▸ **WHAT NEEDS TO BE DONE**: Please find every line in the records below that contains the string "kern", and copy each of those lines.

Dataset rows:
(begin)

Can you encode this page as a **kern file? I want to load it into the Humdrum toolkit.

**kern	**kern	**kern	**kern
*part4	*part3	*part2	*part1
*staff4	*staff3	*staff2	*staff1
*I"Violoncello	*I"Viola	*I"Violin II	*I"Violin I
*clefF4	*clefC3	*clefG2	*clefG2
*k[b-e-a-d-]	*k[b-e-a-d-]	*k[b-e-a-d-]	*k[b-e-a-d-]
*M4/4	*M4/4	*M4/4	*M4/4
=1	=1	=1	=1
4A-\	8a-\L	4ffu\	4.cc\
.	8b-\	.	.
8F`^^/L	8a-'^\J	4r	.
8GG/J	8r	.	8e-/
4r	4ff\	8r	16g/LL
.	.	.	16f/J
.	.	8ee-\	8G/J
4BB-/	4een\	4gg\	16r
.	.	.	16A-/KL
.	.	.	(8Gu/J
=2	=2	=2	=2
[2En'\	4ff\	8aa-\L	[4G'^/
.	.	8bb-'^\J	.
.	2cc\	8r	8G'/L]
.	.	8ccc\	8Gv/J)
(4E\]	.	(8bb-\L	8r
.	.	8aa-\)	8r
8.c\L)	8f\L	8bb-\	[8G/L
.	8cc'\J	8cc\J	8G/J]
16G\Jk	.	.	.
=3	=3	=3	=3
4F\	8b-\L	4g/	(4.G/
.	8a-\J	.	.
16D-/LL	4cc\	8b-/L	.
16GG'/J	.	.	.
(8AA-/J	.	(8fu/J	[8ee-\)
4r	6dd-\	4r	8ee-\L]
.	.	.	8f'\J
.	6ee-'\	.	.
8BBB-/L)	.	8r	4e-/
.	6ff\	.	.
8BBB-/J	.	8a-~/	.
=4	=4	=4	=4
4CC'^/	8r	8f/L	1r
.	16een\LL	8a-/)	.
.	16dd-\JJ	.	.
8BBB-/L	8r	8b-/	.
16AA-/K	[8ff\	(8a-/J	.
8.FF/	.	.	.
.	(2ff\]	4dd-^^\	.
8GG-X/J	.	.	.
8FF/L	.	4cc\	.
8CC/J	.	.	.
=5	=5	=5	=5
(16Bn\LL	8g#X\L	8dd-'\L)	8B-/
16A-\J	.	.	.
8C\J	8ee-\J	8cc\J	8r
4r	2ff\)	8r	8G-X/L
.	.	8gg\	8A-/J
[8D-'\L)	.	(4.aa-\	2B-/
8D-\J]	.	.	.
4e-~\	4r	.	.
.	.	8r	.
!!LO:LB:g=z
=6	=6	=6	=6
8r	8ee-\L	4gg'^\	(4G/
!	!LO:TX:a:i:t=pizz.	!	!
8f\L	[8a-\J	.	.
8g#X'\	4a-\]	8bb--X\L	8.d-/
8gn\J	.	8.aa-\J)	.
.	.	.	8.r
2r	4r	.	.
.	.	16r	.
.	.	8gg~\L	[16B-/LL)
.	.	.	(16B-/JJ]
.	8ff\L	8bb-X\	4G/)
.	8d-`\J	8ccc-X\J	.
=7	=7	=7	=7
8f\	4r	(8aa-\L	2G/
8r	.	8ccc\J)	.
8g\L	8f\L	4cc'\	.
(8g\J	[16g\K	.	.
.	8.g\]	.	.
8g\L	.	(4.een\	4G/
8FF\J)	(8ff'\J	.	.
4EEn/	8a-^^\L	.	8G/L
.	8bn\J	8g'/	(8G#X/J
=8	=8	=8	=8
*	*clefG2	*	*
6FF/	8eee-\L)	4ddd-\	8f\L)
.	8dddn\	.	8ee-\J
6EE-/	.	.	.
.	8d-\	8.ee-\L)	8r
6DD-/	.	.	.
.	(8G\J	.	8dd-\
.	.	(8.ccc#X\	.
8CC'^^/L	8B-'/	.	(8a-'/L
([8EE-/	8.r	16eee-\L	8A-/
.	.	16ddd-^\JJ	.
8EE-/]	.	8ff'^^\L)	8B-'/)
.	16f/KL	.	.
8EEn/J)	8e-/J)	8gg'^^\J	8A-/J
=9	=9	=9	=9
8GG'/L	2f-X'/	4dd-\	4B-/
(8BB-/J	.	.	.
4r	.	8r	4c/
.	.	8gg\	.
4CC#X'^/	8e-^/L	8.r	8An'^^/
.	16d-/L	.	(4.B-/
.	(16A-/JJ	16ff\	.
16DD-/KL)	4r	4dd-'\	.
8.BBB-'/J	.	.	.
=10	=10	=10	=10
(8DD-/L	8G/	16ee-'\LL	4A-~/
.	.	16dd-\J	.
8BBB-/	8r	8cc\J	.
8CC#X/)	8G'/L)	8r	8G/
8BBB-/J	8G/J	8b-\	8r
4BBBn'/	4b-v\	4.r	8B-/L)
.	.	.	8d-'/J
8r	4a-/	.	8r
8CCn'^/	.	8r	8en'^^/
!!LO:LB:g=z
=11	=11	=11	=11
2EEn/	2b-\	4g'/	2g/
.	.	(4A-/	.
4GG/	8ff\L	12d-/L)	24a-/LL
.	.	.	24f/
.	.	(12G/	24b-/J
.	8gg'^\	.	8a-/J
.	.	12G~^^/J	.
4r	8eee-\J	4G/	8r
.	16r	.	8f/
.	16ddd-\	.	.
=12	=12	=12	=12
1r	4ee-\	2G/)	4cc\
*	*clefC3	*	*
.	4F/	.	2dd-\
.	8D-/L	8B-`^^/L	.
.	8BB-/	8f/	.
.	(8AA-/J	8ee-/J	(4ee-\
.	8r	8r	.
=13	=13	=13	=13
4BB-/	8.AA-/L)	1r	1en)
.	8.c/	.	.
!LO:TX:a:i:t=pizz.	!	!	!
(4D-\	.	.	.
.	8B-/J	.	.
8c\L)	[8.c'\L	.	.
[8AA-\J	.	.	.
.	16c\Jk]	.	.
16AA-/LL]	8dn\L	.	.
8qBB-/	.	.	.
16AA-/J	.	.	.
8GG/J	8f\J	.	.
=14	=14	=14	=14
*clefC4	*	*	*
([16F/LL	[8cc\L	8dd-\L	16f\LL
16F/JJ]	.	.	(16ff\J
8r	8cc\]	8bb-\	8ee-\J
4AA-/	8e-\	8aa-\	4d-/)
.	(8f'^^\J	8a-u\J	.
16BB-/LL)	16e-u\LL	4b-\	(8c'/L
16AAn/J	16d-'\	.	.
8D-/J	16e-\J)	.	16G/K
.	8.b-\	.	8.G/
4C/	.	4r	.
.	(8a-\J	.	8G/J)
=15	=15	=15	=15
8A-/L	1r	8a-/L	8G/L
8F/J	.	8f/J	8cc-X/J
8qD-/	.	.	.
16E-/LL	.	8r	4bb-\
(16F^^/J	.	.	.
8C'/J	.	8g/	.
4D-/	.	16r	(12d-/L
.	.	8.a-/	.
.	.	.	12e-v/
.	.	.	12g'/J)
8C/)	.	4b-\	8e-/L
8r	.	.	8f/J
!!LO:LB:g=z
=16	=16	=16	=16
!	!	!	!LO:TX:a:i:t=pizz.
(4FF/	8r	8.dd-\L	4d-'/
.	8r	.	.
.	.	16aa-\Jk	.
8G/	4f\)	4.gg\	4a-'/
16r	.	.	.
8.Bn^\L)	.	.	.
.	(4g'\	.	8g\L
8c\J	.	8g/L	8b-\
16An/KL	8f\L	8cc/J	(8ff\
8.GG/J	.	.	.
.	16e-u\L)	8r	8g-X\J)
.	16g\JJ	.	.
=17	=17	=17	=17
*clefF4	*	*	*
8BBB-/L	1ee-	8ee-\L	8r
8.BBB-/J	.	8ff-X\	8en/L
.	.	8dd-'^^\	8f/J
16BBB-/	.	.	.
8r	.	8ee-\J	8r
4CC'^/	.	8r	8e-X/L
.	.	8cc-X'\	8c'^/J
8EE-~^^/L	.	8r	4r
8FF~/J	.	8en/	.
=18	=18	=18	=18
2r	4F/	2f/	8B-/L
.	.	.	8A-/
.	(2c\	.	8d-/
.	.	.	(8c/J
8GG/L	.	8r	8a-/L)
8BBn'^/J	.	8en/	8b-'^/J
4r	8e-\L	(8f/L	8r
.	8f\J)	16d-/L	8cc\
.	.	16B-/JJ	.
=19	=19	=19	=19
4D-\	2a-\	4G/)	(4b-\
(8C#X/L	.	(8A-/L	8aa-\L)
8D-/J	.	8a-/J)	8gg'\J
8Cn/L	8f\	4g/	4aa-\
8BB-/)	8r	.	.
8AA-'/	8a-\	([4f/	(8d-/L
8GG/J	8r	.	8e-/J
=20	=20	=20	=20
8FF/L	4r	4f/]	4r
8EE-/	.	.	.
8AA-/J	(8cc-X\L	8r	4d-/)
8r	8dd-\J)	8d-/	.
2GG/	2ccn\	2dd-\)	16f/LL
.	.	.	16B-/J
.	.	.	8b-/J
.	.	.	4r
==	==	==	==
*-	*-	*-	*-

(end)

▸ **THE RESULT**:
Can you encode this page as a **kern file? I want to load it into the Humdrum toolkit.
**kern	**kern	**kern	**kern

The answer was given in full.